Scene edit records
§ §

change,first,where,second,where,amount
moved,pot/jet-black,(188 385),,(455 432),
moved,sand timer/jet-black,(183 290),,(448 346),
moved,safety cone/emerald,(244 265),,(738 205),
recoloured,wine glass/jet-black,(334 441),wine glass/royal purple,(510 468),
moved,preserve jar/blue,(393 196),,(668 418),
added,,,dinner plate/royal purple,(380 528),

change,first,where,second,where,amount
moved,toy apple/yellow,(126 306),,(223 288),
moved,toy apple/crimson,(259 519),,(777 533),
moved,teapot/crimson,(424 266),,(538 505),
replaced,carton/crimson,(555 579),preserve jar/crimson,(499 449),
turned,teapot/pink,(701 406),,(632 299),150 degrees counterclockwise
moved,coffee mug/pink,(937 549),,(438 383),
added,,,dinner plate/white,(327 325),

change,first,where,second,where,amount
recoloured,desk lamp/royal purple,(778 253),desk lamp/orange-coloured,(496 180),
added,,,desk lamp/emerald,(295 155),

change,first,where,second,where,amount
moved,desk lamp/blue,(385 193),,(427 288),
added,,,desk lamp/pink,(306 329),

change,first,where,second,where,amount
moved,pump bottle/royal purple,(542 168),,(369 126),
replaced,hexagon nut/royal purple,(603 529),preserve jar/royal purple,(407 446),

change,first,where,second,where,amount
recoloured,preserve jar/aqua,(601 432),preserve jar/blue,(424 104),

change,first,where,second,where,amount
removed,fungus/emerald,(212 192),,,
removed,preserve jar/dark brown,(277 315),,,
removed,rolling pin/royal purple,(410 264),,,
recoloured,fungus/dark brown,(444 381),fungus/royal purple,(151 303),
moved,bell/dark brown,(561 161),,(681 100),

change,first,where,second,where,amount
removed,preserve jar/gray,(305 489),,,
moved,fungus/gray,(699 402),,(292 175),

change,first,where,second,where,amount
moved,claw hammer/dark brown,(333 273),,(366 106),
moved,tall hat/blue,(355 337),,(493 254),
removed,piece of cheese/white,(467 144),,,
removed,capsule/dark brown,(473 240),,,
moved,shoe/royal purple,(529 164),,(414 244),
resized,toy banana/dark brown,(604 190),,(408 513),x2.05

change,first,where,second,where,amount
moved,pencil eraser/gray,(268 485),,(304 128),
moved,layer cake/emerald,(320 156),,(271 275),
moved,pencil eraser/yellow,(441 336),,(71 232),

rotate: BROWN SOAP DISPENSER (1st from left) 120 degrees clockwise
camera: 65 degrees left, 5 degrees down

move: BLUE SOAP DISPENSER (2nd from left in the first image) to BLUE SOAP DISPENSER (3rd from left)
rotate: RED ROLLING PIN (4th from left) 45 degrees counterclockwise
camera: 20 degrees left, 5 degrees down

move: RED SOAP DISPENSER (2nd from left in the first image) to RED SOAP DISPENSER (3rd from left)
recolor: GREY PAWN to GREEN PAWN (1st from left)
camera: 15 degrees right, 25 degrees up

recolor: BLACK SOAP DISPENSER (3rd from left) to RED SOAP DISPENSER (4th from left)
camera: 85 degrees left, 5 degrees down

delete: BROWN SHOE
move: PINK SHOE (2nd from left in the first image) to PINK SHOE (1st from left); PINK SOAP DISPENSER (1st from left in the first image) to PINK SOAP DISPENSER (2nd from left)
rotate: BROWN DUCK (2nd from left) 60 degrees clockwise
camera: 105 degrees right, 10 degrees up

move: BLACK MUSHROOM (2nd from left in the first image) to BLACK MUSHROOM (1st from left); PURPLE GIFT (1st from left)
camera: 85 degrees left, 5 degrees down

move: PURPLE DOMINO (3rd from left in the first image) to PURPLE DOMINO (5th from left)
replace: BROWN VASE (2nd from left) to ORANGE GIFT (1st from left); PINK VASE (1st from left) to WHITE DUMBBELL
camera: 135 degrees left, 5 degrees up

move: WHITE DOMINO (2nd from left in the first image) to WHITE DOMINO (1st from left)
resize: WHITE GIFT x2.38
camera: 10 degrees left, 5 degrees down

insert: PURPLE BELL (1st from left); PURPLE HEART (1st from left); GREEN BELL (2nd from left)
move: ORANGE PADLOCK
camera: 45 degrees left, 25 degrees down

§ §

## What the exercise asks
A verbatim copy of every entry is required.

## Answer for this exercise
change,first,where,second,where,amount
moved,pot/jet-black,(188 385),,(455 432),
moved,sand timer/jet-black,(183 290),,(448 346),
moved,safety cone/emerald,(244 265),,(738 205),
recoloured,wine glass/jet-black,(334 441),wine glass/royal purple,(510 468),
moved,preserve jar/blue,(393 196),,(668 418),
added,,,dinner plate/royal purple,(380 528),

change,first,where,second,where,amount
moved,toy apple/yellow,(126 306),,(223 288),
moved,toy apple/crimson,(259 519),,(777 533),
moved,teapot/crimson,(424 266),,(538 505),
replaced,carton/crimson,(555 579),preserve jar/crimson,(499 449),
turned,teapot/pink,(701 406),,(632 299),150 degrees counterclockwise
moved,coffee mug/pink,(937 549),,(438 383),
added,,,dinner plate/white,(327 325),

change,first,where,second,where,amount
recoloured,desk lamp/royal purple,(778 253),desk lamp/orange-coloured,(496 180),
added,,,desk lamp/emerald,(295 155),

change,first,where,second,where,amount
moved,desk lamp/blue,(385 193),,(427 288),
added,,,desk lamp/pink,(306 329),

change,first,where,second,where,amount
moved,pump bottle/royal purple,(542 168),,(369 126),
replaced,hexagon nut/royal purple,(603 529),preserve jar/royal purple,(407 446),

change,first,where,second,where,amount
recoloured,preserve jar/aqua,(601 432),preserve jar/blue,(424 104),

change,first,where,second,where,amount
removed,fungus/emerald,(212 192),,,
removed,preserve jar/dark brown,(277 315),,,
removed,rolling pin/royal purple,(410 264),,,
recoloured,fungus/dark brown,(444 381),fungus/royal purple,(151 303),
moved,bell/dark brown,(561 161),,(681 100),

change,first,where,second,where,amount
removed,preserve jar/gray,(305 489),,,
moved,fungus/gray,(699 402),,(292 175),

change,first,where,second,where,amount
moved,claw hammer/dark brown,(333 273),,(366 106),
moved,tall hat/blue,(355 337),,(493 254),
removed,piece of cheese/white,(467 144),,,
removed,capsule/dark brown,(473 240),,,
moved,shoe/royal purple,(529 164),,(414 244),
resized,toy banana/dark brown,(604 190),,(408 513),x2.05

change,first,where,second,where,amount
moved,pencil eraser/gray,(268 485),,(304 128),
moved,layer cake/emerald,(320 156),,(271 275),
moved,pencil eraser/yellow,(441 336),,(71 232),

rotate: BROWN SOAP DISPENSER (1st from left) 120 degrees clockwise
camera: 65 degrees left, 5 degrees down

move: BLUE SOAP DISPENSER (2nd from left in the first image) to BLUE SOAP DISPENSER (3rd from left)
rotate: RED ROLLING PIN (4th from left) 45 degrees counterclockwise
camera: 20 degrees left, 5 degrees down

move: RED SOAP DISPENSER (2nd from left in the first image) to RED SOAP DISPENSER (3rd from left)
recolor: GREY PAWN to GREEN PAWN (1st from left)
camera: 15 degrees right, 25 degrees up

recolor: BLACK SOAP DISPENSER (3rd from left) to RED SOAP DISPENSER (4th from left)
camera: 85 degrees left, 5 degrees down

delete: BROWN SHOE
move: PINK SHOE (2nd from left in the first image) to PINK SHOE (1st from left); PINK SOAP DISPENSER (1st from left in the first image) to PINK SOAP DISPENSER (2nd from left)
rotate: BROWN DUCK (2nd from left) 60 degrees clockwise
camera: 105 degrees right, 10 degrees up

move: BLACK MUSHROOM (2nd from left in the first image) to BLACK MUSHROOM (1st from left); PURPLE GIFT (1st from left)
camera: 85 degrees left, 5 degrees down

move: PURPLE DOMINO (3rd from left in the first image) to PURPLE DOMINO (5th from left)
replace: BROWN VASE (2nd from left) to ORANGE GIFT (1st from left); PINK VASE (1st from left) to WHITE DUMBBELL
camera: 135 degrees left, 5 degrees up

move: WHITE DOMINO (2nd from left in the first image) to WHITE DOMINO (1st from left)
resize: WHITE GIFT x2.38
camera: 10 degrees left, 5 degrees down

insert: PURPLE BELL (1st from left); PURPLE HEART (1st from left); GREEN BELL (2nd from left)
move: ORANGE PADLOCK
camera: 45 degrees left, 25 degrees down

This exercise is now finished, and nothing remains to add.